About this task: Review the material and extract every line in which the word "turquoise" occurs.
[Recorded information Boundary: Start]
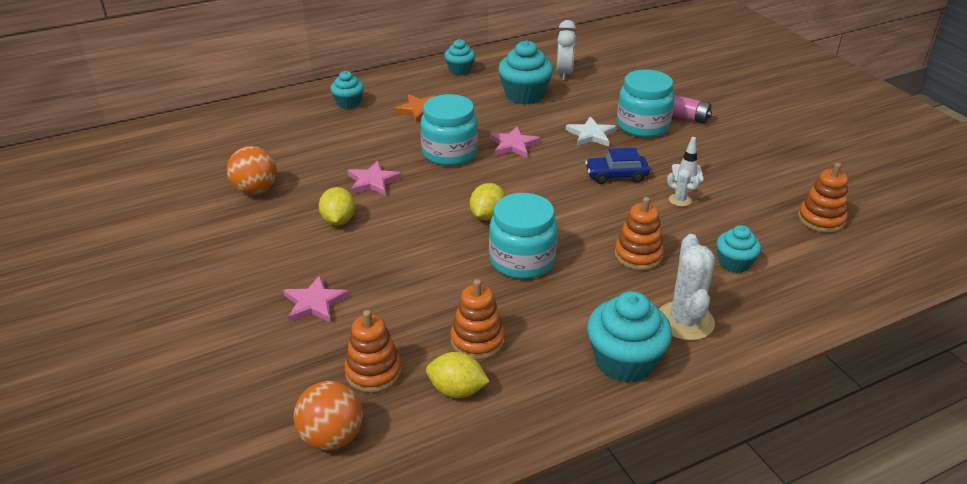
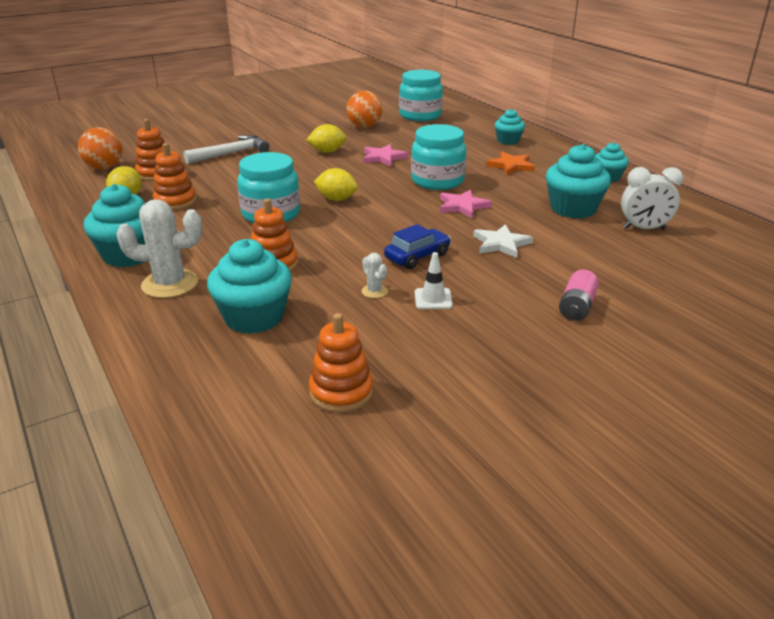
camera: 85 degrees right, 5 degrees down
(314, 303) = (231, 153): pink star -> white hammer
(616, 176) = (417, 256): blue car -> blue car turned 60 degrees clockwise
(642, 125) = (538, 275): turquoise jar -> turquoise jar (420, 115)
(680, 200) = (374, 291): white cactus -> white cactus turned 60 degrees counterclockwise
(734, 263) = (254, 317): turquoise cupcake -> turquoise cupcake, size x1.68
[Recorded information Boundary: End]
Answer to this task:
(642, 125) = (538, 275): turquoise jar -> turquoise jar (420, 115)
(734, 263) = (254, 317): turquoise cupcake -> turquoise cupcake, size x1.68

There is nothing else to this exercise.